**GIVEN ENTRIES**
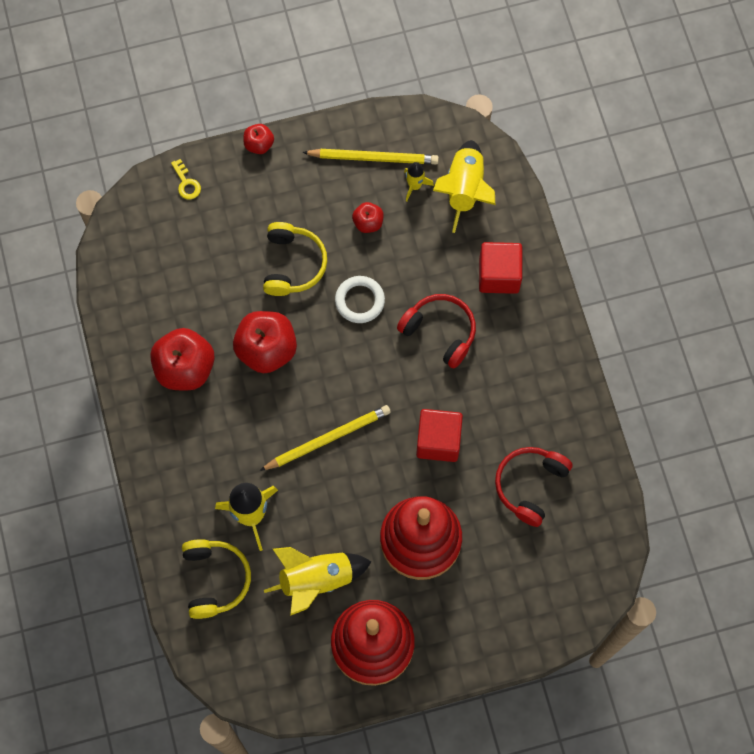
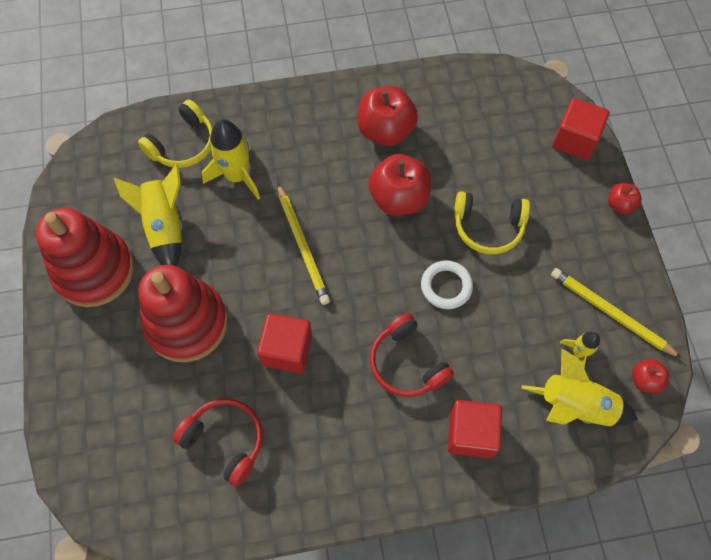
camera: 95 degrees right, 5 degrees down
yellow key [171,159,201,199] -> red cube [552,98,610,160]
yellow headphones [182,539,251,619] -> yellow headphones turned 45 degrees counterclockwise [138,99,213,168]
yellow pencil [302,149,439,164] -> yellow pencil turned 120 degrees clockwise [551,268,681,358]
red apple [352,202,384,233] -> red apple moved to [632,359,670,394]
red headphones [397,294,476,368] -> red headphones turned 105 degrees clockwise [370,313,454,397]

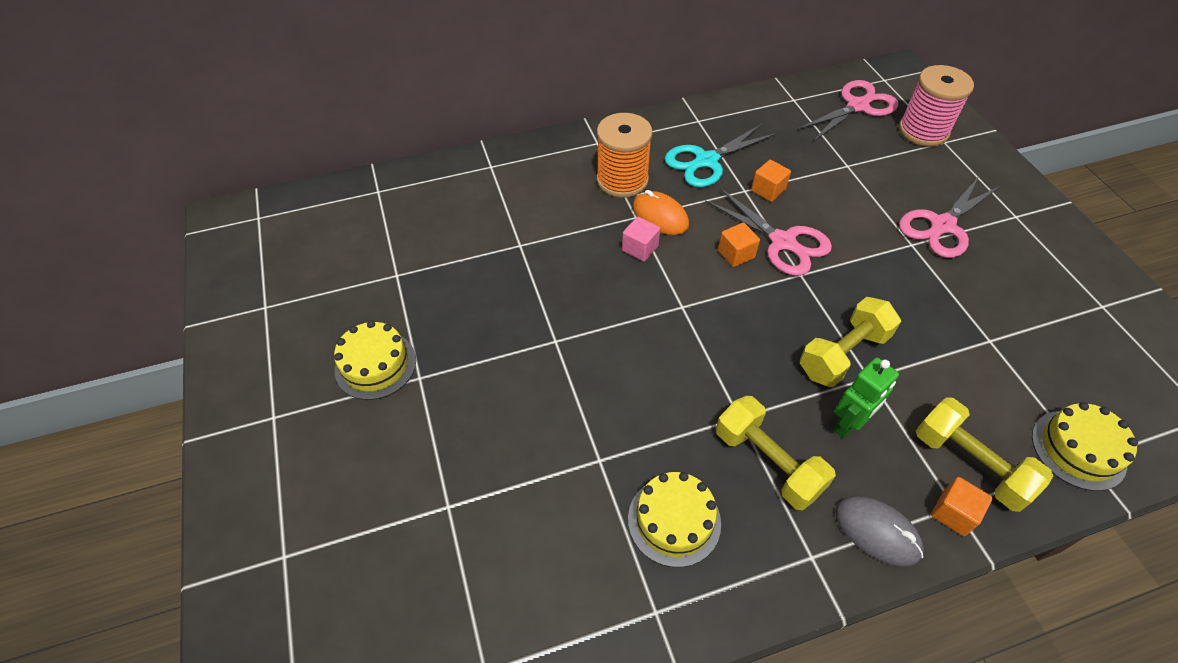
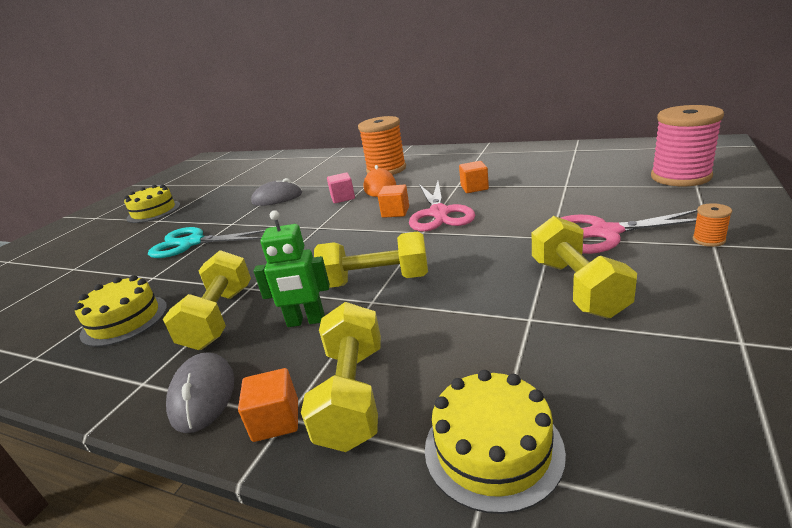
camera: 45 degrees right, 25 degrees down
turquoise scissors [665,123,777,188] -> turquoise scissors moved to [148,227,265,258]
pink scissors [797,80,898,142] -> none
none -> grey mouse [251,178,302,206]
none -> yellow dumbbell [532,216,637,319]
none -> orange spool [693,203,732,247]

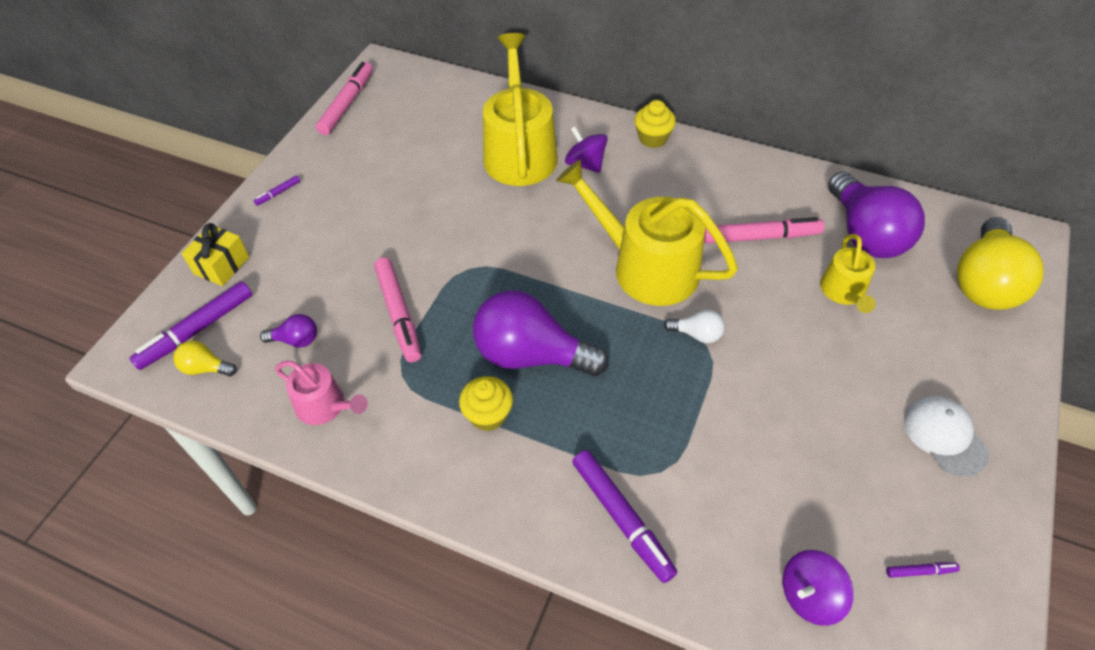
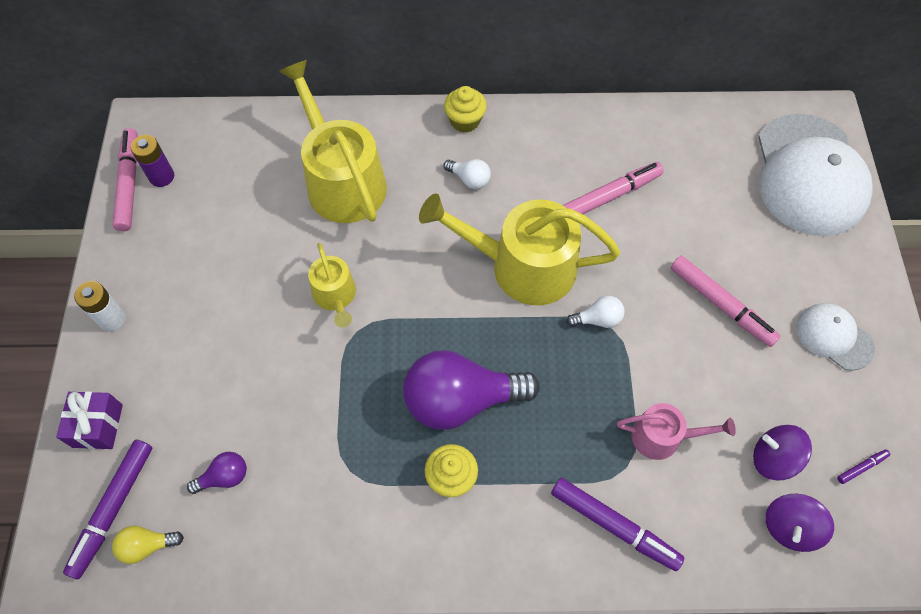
camera: 25 degrees left, 10 degrees up
yellow gift [182,223,249,286] -> purple gift [56,391,123,449]
purple marker [254,176,300,206] -> white battery [74,281,126,331]
pink watering can [275,361,368,425] -> pink watering can moved to [617,403,736,460]
pink marker [374,257,421,362] -> pink marker moved to [671,256,780,347]
purple spinning top [565,126,608,173] -> purple spinning top moved to [753,425,812,480]
yellow watering can [820,234,875,313] -> yellow watering can moved to [308,243,356,328]
purple light bulb [828,172,925,258] -> none
yellow light bulb [957,217,1044,310] -> white cap [758,114,873,236]
none -> purple battery [131,135,174,187]
none -> white light bulb [443,159,491,189]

**WHAT YOU WILL DO**
The material above is to be set down exactly, with pictures removed.

**EXERCISE OUTPUT**
camera: 95 degrees right, 5 degrees down
yellow key [171,159,201,199] -> red cube [552,98,610,160]
yellow headphones [182,539,251,619] -> yellow headphones turned 45 degrees counterclockwise [138,99,213,168]
yellow pencil [302,149,439,164] -> yellow pencil turned 120 degrees clockwise [551,268,681,358]
red apple [352,202,384,233] -> red apple moved to [632,359,670,394]
red headphones [397,294,476,368] -> red headphones turned 105 degrees clockwise [370,313,454,397]

camera: 45 degrees right, 25 degrees down
turquoise scissors [665,123,777,188] -> turquoise scissors moved to [148,227,265,258]
pink scissors [797,80,898,142] -> none
none -> grey mouse [251,178,302,206]
none -> yellow dumbbell [532,216,637,319]
none -> orange spool [693,203,732,247]

camera: 25 degrees left, 10 degrees up
yellow gift [182,223,249,286] -> purple gift [56,391,123,449]
purple marker [254,176,300,206] -> white battery [74,281,126,331]
pink watering can [275,361,368,425] -> pink watering can moved to [617,403,736,460]
pink marker [374,257,421,362] -> pink marker moved to [671,256,780,347]
purple spinning top [565,126,608,173] -> purple spinning top moved to [753,425,812,480]
yellow watering can [820,234,875,313] -> yellow watering can moved to [308,243,356,328]
purple light bulb [828,172,925,258] -> none
yellow light bulb [957,217,1044,310] -> white cap [758,114,873,236]
none -> purple battery [131,135,174,187]
none -> white light bulb [443,159,491,189]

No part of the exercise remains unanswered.